TASK DESCRIPTION - Please restate the entries below word for word, leaving out any pictures.

RECORDS SHOWN -
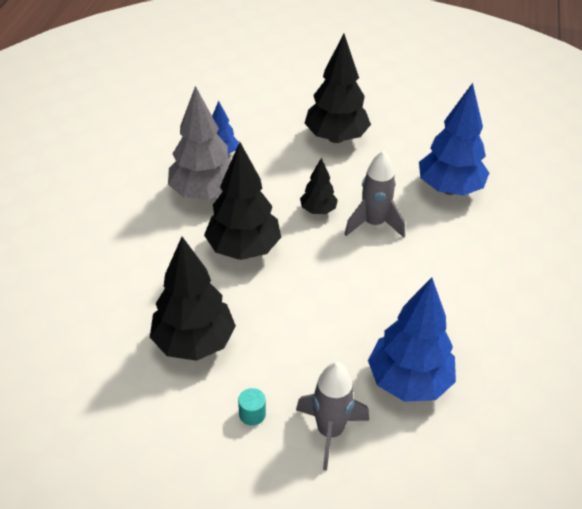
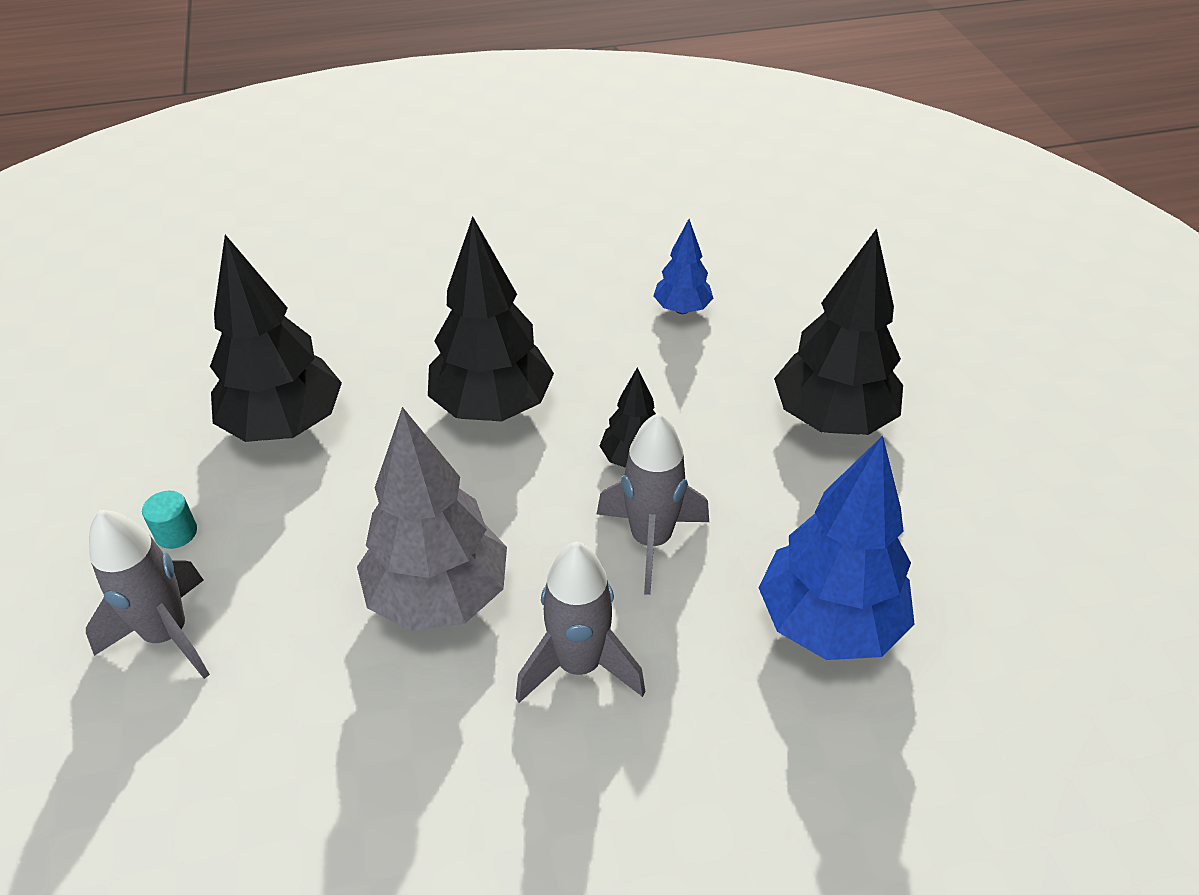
camera: 65 degrees right, 0 degrees up
(204, 193) = (582, 325): grey tree -> grey tree (438, 596)
(409, 381) = (304, 709): blue tree -> none
(432, 273) = (579, 665): none -> grey rocket

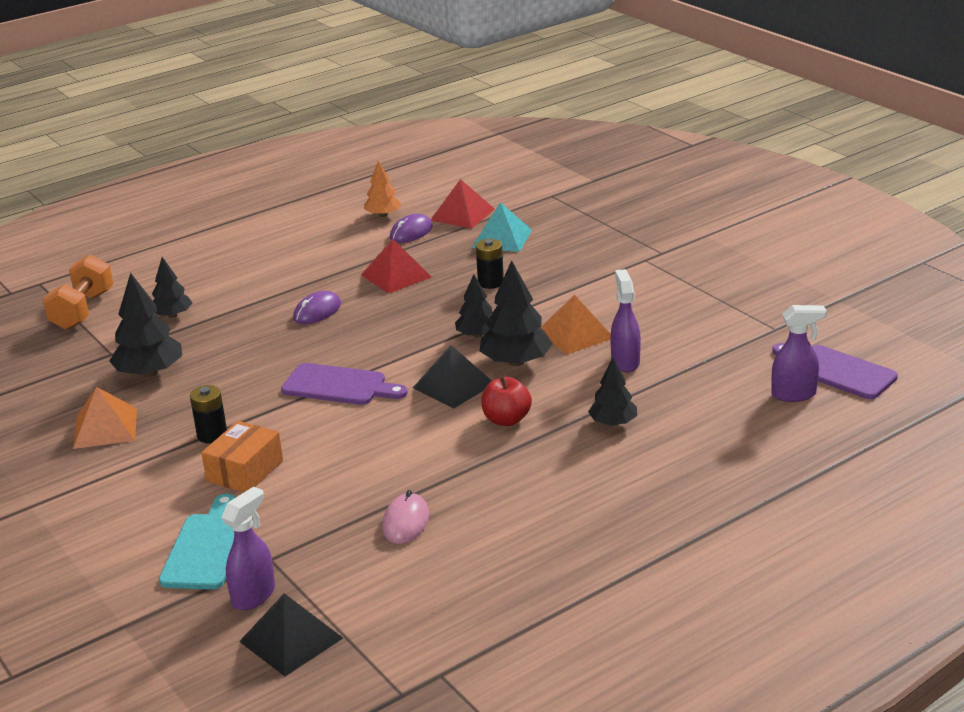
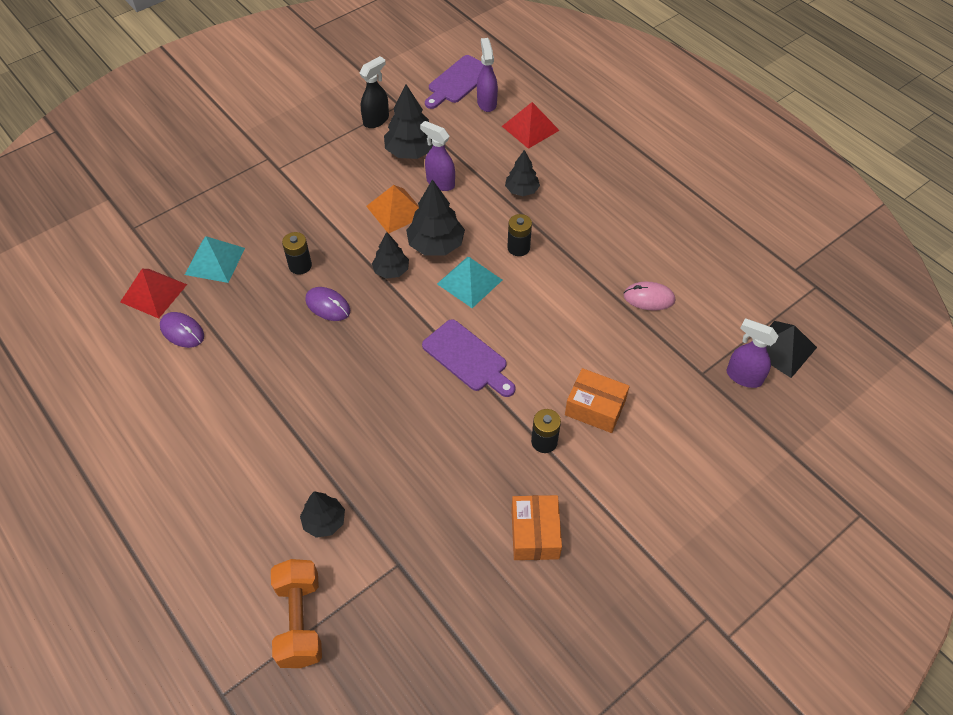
camera: 95 degrees left, 25 degrees up
(83, 310) = (300, 621): orange dumbbell -> orange dumbbell turned 75 degrees clockwise
(105, 428) = (535, 534): orange pyramid -> orange box
(150, 372) = (438, 517): black tree -> black tree (411, 151)
(206, 547) = (695, 416): turquoise cutting board -> none
(317, 311) = (334, 391): purple mouse -> purple mouse (328, 305)
(339, 386) = (467, 358): purple cutting board -> purple cutting board turned 120 degrees clockwise
(383, 215) = (134, 359): orange tree -> none
(396, 276) = (273, 336): red pyramid -> red pyramid (530, 128)
(453, 385) = (469, 282): black pyramid -> turquoise pyramid
(506, 420) = (518, 248): red apple -> black battery
(625, 362) = (440, 182): purple spray bottle -> purple spray bottle turned 45 degrees clockwise
(740, 314) = (376, 120): none -> black spray bottle

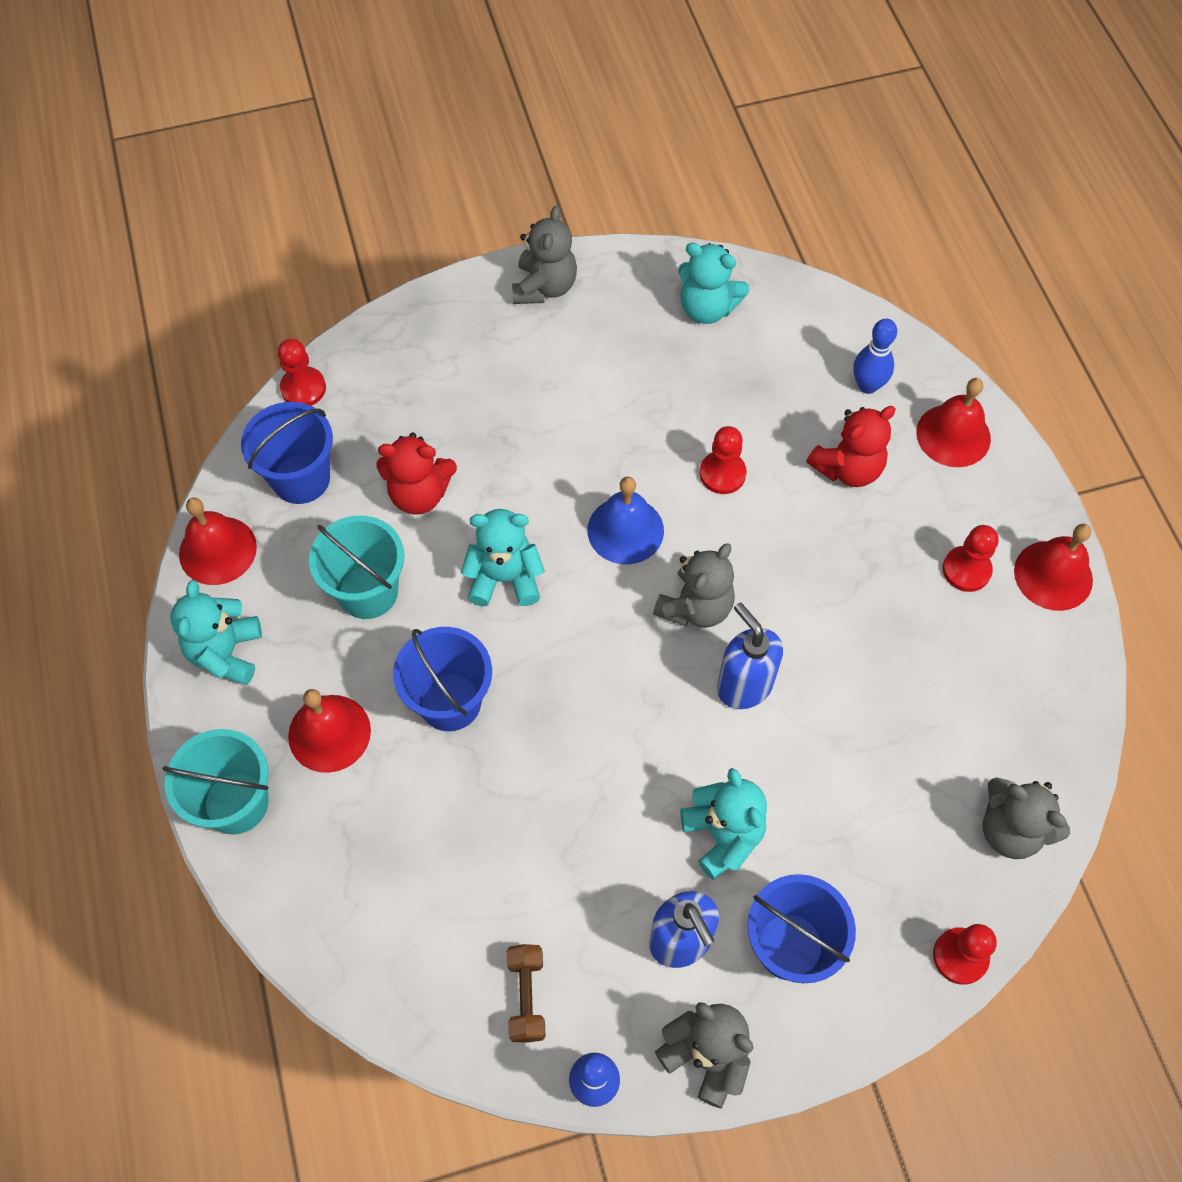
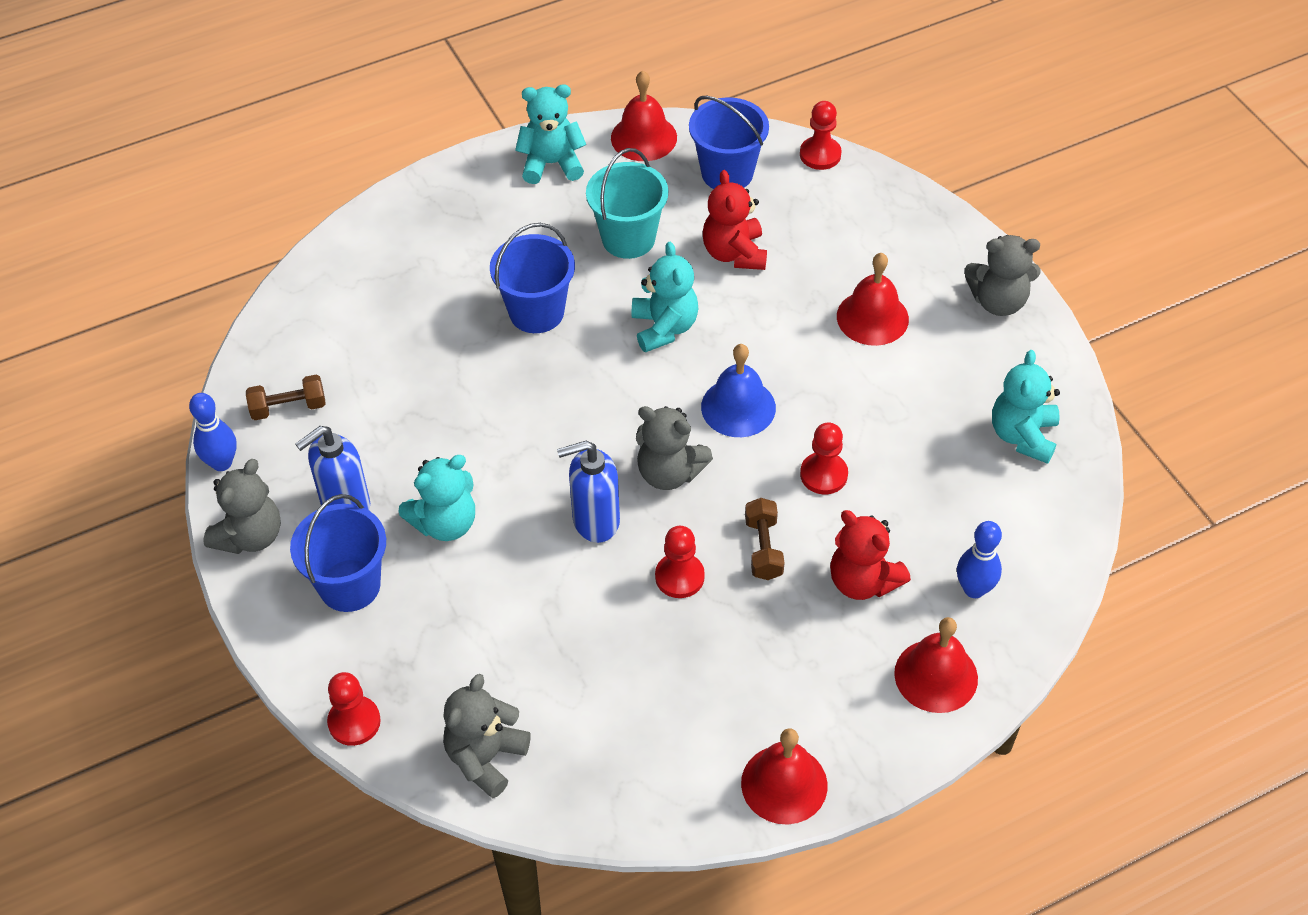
camera: 80 degrees right, 10 degrees down
(236, 803) = (424, 199): turquoise bucket -> none
(329, 733) = (493, 241): red bell -> red bell (872, 317)
(744, 686) = (595, 521): blue soap dispenser -> blue soap dispenser turned 150 degrees counterclockwise
(799, 541) = (763, 548): none -> brown dumbbell
(966, 570) = (769, 700): red pawn -> red pawn (679, 577)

TASK RESULT -
camera: 65 degrees right, 0 degrees up
(204, 193) = (582, 325): grey tree -> grey tree (438, 596)
(409, 381) = (304, 709): blue tree -> none
(432, 273) = (579, 665): none -> grey rocket

camera: 95 degrees left, 25 degrees up
(83, 310) = (300, 621): orange dumbbell -> orange dumbbell turned 75 degrees clockwise
(105, 428) = (535, 534): orange pyramid -> orange box
(150, 372) = (438, 517): black tree -> black tree (411, 151)
(206, 547) = (695, 416): turquoise cutting board -> none
(317, 311) = (334, 391): purple mouse -> purple mouse (328, 305)
(339, 386) = (467, 358): purple cutting board -> purple cutting board turned 120 degrees clockwise
(383, 215) = (134, 359): orange tree -> none
(396, 276) = (273, 336): red pyramid -> red pyramid (530, 128)
(453, 385) = (469, 282): black pyramid -> turquoise pyramid
(506, 420) = (518, 248): red apple -> black battery
(625, 362) = (440, 182): purple spray bottle -> purple spray bottle turned 45 degrees clockwise
(740, 314) = (376, 120): none -> black spray bottle

camera: 80 degrees right, 10 degrees down
(236, 803) = (424, 199): turquoise bucket -> none
(329, 733) = (493, 241): red bell -> red bell (872, 317)
(744, 686) = (595, 521): blue soap dispenser -> blue soap dispenser turned 150 degrees counterclockwise
(799, 541) = (763, 548): none -> brown dumbbell
(966, 570) = (769, 700): red pawn -> red pawn (679, 577)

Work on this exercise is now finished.